WHAT IS EXPECTED => Your task is to output the listing word for word, with pictures excluded.

*** Opening of DATA SHOWN ***

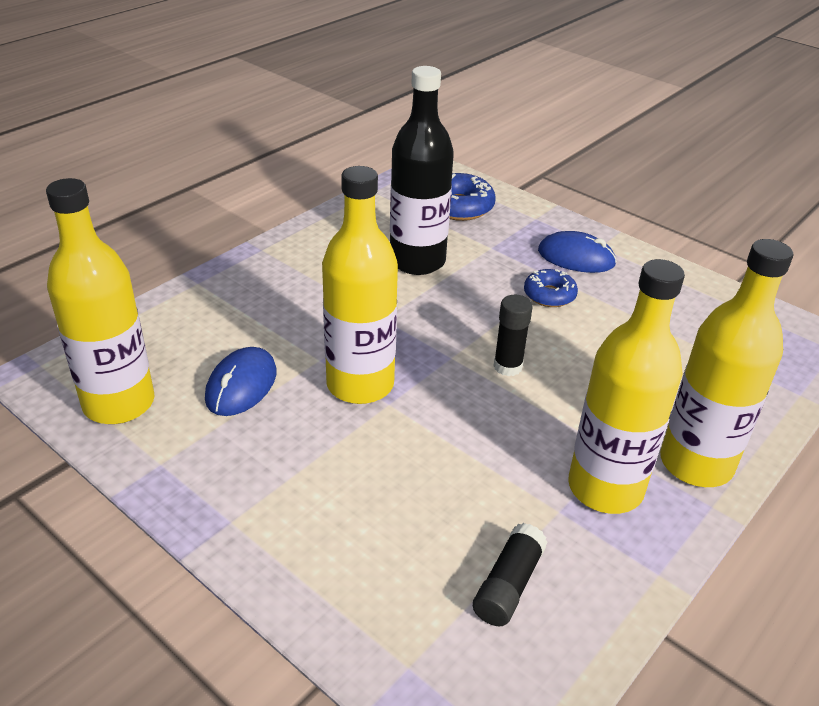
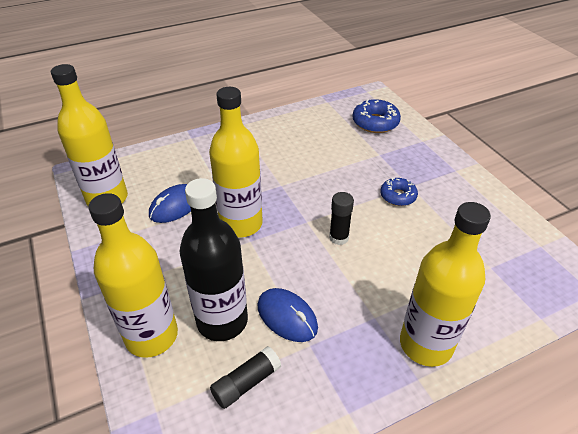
camera: 25 degrees right, 5 degrees up
(417, 261) = (325, 153): black bottle -> black bottle (222, 321)
(576, 257) = (433, 174): blue mouse -> blue mouse (287, 316)
(605, 488) = (350, 340): yellow bottle -> yellow bottle (151, 336)

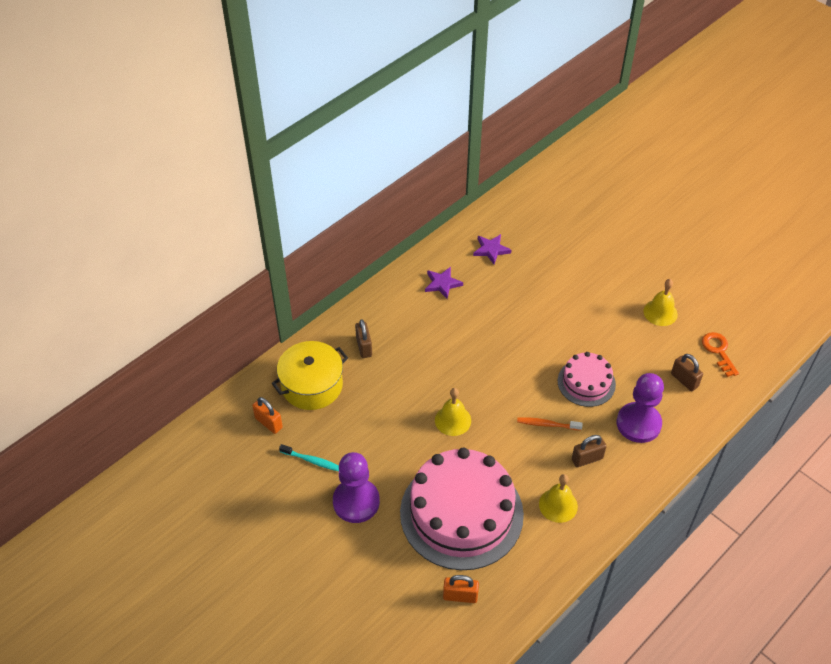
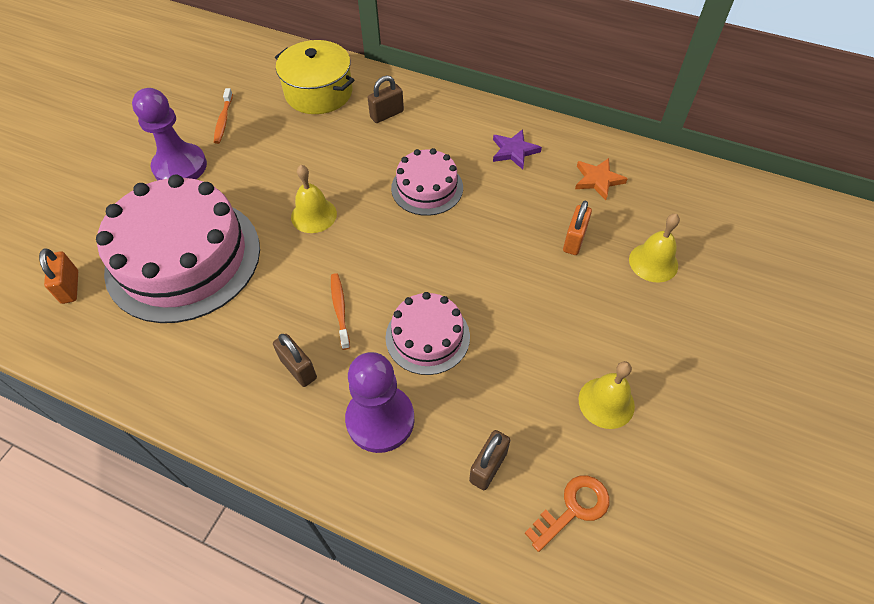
camera: 70 degrees right, 5 degrees up
(268, 423) = (261, 78): orange padlock -> orange padlock (574, 240)
(312, 461) = (223, 120): turquoise toothbrush -> orange toothbrush
(456, 345) = (427, 188): none -> pink cake
(491, 250) = (598, 180): purple star -> orange star
(558, 505) = (216, 353): yellow bell -> yellow bell (653, 262)

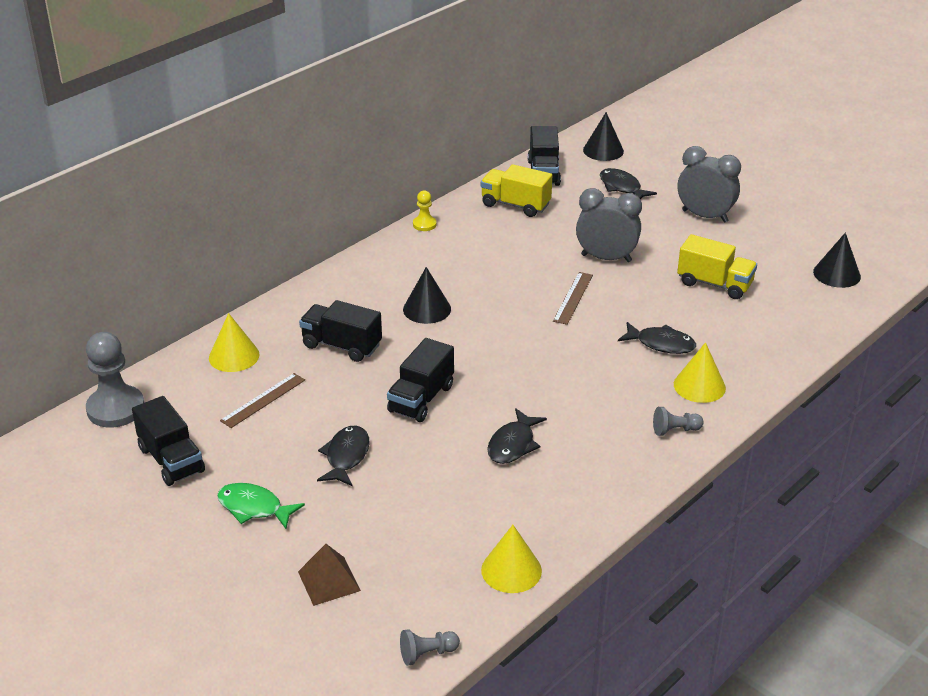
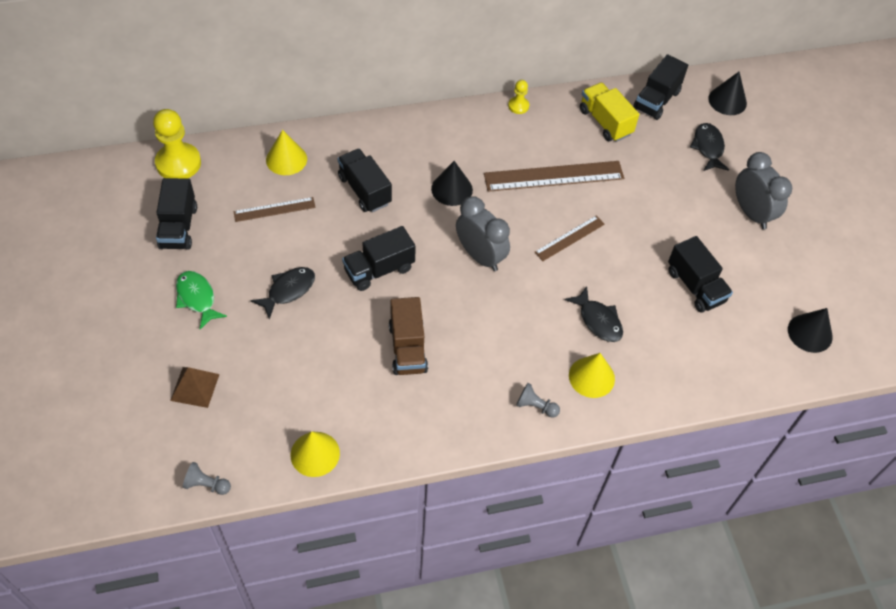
camera: 30 degrees right, 20 degrees up
(116, 409) = (178, 163): grey pawn -> yellow pawn
(511, 260) = (554, 176): none -> brown ruler
(513, 444) = (408, 348): black fish -> brown truck
(606, 258) = (630, 213): grey clock -> grey clock (480, 256)
(714, 284) = (695, 286): yellow truck -> black truck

*** Close of DATA SHOWN ***

RESULT BELOW =>
camera: 25 degrees right, 5 degrees up
(417, 261) = (325, 153): black bottle -> black bottle (222, 321)
(576, 257) = (433, 174): blue mouse -> blue mouse (287, 316)
(605, 488) = (350, 340): yellow bottle -> yellow bottle (151, 336)

camera: 70 degrees right, 5 degrees up
(268, 423) = (261, 78): orange padlock -> orange padlock (574, 240)
(312, 461) = (223, 120): turquoise toothbrush -> orange toothbrush
(456, 345) = (427, 188): none -> pink cake
(491, 250) = (598, 180): purple star -> orange star
(558, 505) = (216, 353): yellow bell -> yellow bell (653, 262)

camera: 30 degrees right, 20 degrees up
(116, 409) = (178, 163): grey pawn -> yellow pawn
(511, 260) = (554, 176): none -> brown ruler
(513, 444) = (408, 348): black fish -> brown truck
(606, 258) = (630, 213): grey clock -> grey clock (480, 256)
(714, 284) = (695, 286): yellow truck -> black truck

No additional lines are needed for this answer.